● **Assignment**: All lines from the one containing "F1: none -> 250mA (N002, N015)" to the end of the listing below should be output exactly; omit the pictures.

------------------------------------

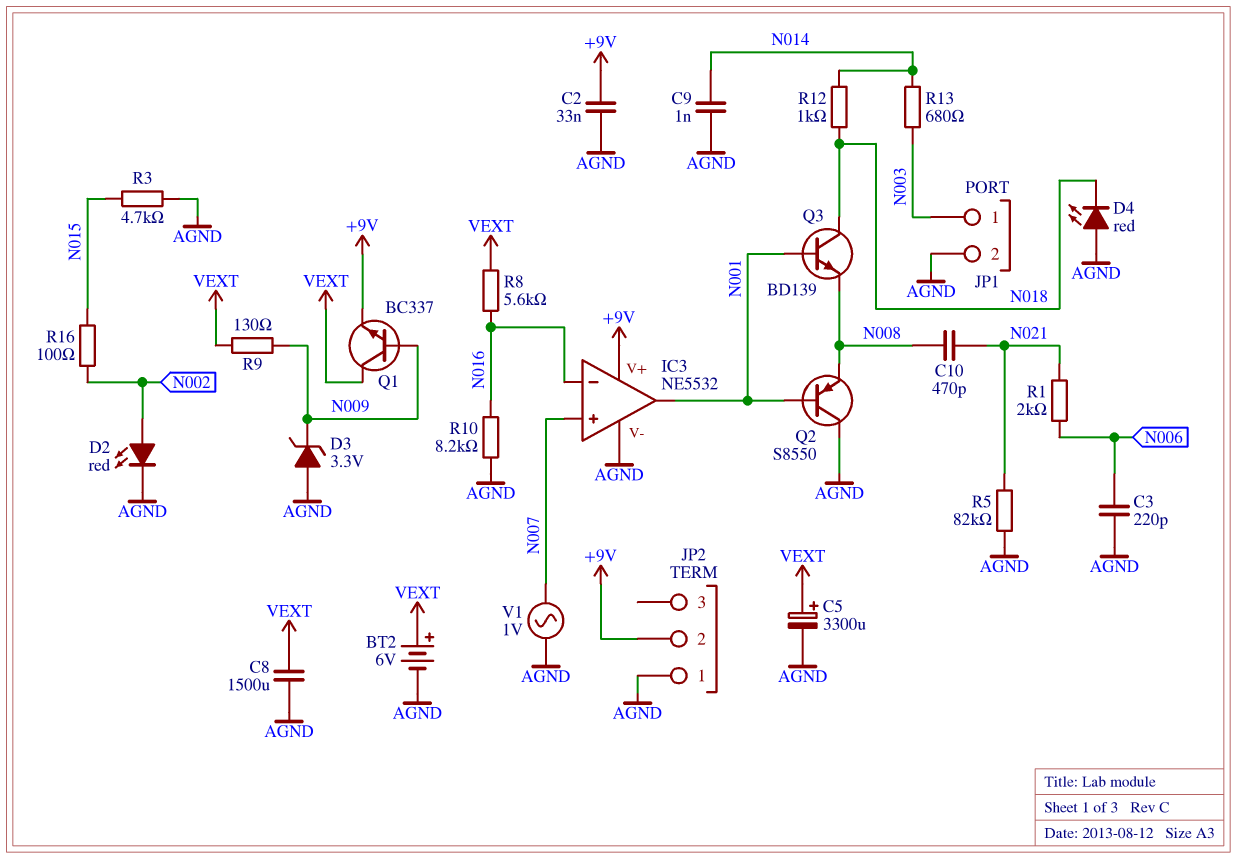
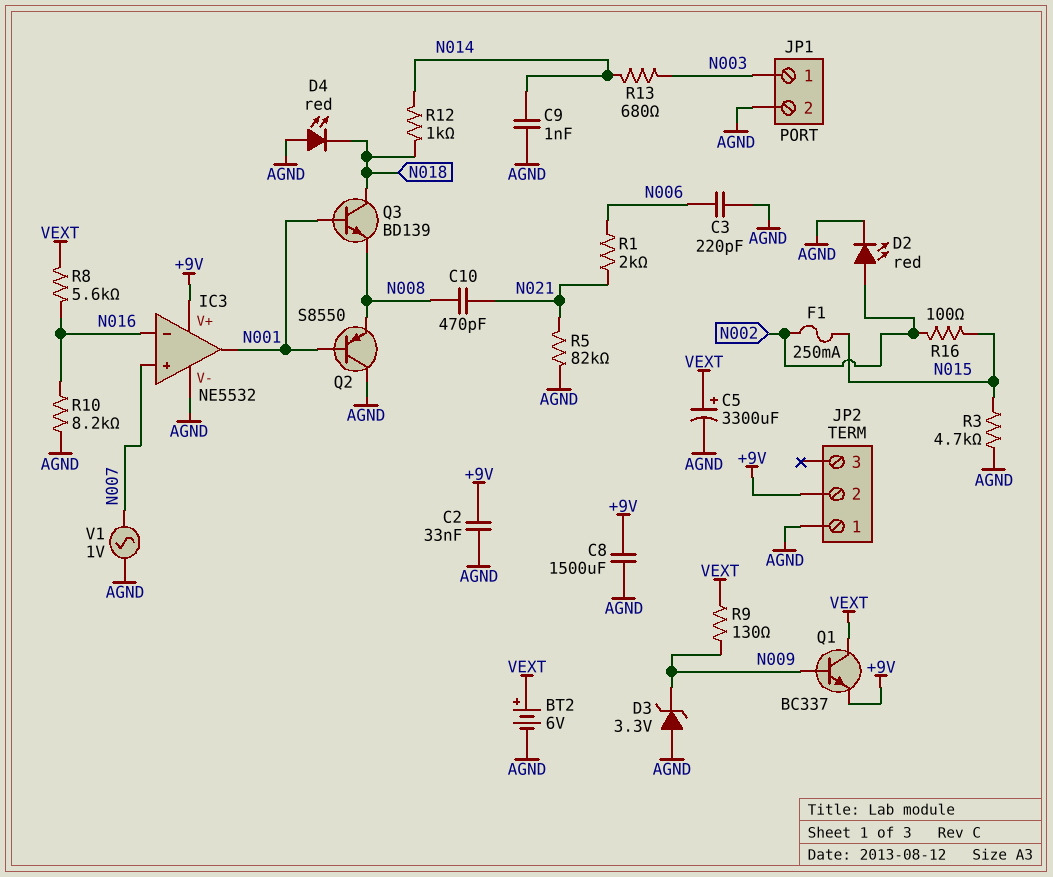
C8: 1500uF (AGND, VEXT) -> 1500uF (+9V, AGND)
F1: none -> 250mA (N002, N015)

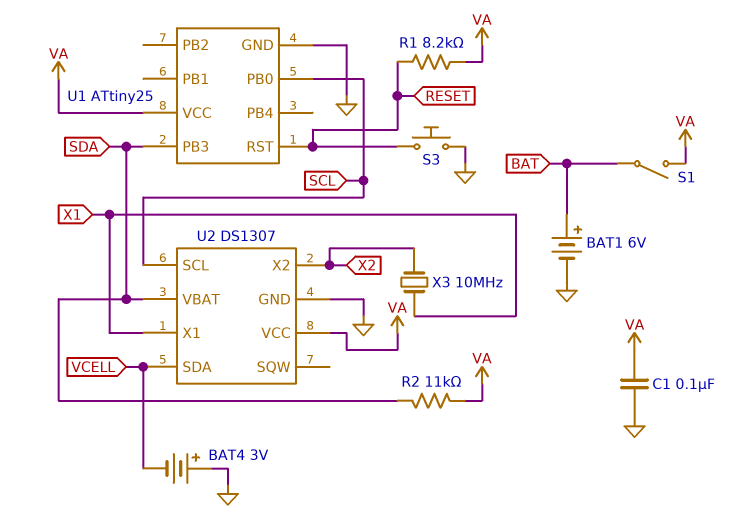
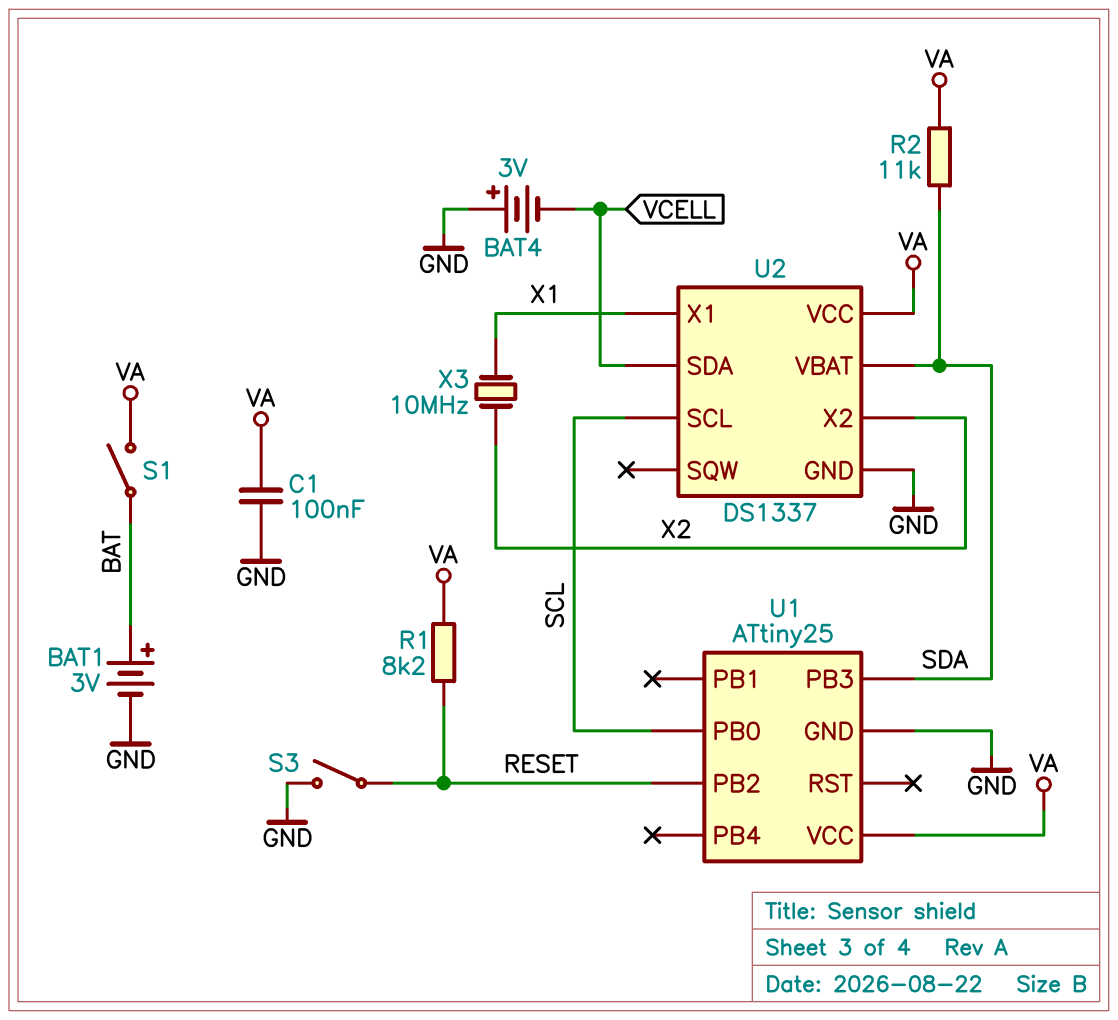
BAT1: 6V (plus BAT, minus GND) -> 3V (plus BAT, minus GND)
S3: button (GND, RESET) -> switch (GND, RESET)
U1 pin PB2: none -> RESET
U1 pin RST: RESET -> none
U2: DS1307 -> DS1337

------------------------------------

● **Output for this task**:
F1: none -> 250mA (N002, N015)

BAT1: 6V (plus BAT, minus GND) -> 3V (plus BAT, minus GND)
S3: button (GND, RESET) -> switch (GND, RESET)
U1 pin PB2: none -> RESET
U1 pin RST: RESET -> none
U2: DS1307 -> DS1337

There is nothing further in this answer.